The problem | Please count how many lines of the data include the word "MISO". Give only that number in reply.

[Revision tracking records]
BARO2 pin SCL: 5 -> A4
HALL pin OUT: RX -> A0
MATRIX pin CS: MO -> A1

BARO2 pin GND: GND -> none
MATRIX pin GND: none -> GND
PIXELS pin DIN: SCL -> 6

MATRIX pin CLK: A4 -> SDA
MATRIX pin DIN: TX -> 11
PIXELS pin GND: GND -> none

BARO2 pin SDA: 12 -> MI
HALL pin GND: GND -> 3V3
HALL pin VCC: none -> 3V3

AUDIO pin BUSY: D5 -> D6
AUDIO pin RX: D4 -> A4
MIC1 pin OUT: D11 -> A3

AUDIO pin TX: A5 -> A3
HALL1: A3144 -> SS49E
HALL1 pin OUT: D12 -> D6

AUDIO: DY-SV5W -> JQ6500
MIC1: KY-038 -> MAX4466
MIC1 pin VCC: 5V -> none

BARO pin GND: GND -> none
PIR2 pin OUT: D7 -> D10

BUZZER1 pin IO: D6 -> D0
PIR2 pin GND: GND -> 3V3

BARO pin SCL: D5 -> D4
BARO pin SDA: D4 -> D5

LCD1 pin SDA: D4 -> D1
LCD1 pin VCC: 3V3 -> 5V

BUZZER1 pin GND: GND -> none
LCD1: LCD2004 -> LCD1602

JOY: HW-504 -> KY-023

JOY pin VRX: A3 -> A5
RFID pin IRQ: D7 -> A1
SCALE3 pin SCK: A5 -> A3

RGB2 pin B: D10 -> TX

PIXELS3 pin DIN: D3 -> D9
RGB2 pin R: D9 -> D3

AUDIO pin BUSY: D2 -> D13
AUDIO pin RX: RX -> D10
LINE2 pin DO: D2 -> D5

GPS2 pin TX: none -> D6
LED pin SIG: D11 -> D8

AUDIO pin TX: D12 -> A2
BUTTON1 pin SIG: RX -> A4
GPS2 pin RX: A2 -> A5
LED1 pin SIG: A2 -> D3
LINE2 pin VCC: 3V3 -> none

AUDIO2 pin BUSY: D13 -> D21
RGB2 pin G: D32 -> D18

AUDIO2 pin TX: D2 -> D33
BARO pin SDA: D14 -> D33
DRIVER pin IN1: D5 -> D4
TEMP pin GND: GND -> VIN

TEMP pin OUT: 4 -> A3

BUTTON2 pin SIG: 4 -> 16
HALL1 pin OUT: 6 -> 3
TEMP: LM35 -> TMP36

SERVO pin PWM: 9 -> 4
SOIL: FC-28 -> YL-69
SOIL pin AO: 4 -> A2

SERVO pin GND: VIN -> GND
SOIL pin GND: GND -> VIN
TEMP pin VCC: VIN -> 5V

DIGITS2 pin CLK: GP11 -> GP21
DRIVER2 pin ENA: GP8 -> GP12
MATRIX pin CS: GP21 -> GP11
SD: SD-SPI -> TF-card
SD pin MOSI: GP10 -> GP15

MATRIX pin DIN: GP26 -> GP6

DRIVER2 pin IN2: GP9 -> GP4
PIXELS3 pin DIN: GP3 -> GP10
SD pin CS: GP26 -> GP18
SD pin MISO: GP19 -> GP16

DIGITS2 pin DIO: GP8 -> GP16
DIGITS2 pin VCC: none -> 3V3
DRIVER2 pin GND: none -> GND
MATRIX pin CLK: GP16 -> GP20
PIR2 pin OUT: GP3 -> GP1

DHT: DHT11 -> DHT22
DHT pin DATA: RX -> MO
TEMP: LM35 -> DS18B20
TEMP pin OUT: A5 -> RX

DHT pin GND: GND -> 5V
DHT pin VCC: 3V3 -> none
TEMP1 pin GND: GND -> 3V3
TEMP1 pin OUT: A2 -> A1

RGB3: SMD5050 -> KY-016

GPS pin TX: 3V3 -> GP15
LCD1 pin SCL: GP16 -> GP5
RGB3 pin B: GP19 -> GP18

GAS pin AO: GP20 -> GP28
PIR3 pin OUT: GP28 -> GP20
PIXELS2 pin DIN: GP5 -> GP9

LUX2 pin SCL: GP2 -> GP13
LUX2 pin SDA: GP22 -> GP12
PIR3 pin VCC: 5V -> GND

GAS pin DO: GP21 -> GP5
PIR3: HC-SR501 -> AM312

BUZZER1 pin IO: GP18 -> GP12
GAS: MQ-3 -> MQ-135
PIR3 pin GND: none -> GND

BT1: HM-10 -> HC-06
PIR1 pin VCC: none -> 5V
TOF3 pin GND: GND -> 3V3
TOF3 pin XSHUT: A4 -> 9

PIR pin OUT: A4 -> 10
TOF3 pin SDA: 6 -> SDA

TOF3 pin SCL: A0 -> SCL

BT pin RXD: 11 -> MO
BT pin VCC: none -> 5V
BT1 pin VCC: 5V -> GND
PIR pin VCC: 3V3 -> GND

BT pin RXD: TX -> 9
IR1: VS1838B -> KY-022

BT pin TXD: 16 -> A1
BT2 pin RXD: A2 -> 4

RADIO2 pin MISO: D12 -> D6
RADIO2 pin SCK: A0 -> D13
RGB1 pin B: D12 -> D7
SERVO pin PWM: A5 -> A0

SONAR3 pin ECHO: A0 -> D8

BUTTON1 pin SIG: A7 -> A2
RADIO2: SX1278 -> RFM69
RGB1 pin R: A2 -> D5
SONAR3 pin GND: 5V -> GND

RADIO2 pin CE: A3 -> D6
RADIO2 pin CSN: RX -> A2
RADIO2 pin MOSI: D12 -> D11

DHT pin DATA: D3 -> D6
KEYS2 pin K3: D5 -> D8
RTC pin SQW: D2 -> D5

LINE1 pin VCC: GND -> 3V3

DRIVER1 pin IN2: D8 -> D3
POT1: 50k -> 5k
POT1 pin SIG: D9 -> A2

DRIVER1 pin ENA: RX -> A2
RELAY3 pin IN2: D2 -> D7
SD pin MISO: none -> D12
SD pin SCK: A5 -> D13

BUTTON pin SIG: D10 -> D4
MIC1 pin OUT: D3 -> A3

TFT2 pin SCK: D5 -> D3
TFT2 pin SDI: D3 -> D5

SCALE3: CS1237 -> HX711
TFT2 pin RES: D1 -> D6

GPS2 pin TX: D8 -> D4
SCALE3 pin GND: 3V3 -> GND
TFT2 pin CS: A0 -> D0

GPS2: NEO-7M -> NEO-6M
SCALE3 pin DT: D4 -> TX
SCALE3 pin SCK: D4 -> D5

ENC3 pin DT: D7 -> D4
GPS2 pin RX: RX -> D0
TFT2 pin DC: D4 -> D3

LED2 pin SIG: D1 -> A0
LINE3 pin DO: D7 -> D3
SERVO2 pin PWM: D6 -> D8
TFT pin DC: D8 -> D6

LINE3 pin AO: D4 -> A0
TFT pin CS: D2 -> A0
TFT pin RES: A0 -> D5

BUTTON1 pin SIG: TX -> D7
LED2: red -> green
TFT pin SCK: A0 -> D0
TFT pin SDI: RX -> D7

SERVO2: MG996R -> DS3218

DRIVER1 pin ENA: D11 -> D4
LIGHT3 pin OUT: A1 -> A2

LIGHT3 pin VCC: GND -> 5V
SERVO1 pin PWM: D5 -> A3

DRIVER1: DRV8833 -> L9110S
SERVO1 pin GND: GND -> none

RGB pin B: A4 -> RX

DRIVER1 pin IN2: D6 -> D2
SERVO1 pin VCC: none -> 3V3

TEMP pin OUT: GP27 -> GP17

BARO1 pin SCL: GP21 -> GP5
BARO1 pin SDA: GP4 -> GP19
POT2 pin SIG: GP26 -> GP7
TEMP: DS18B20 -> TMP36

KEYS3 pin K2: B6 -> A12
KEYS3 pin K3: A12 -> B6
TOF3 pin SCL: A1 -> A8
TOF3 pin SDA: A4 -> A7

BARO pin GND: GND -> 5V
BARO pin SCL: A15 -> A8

Result below | 3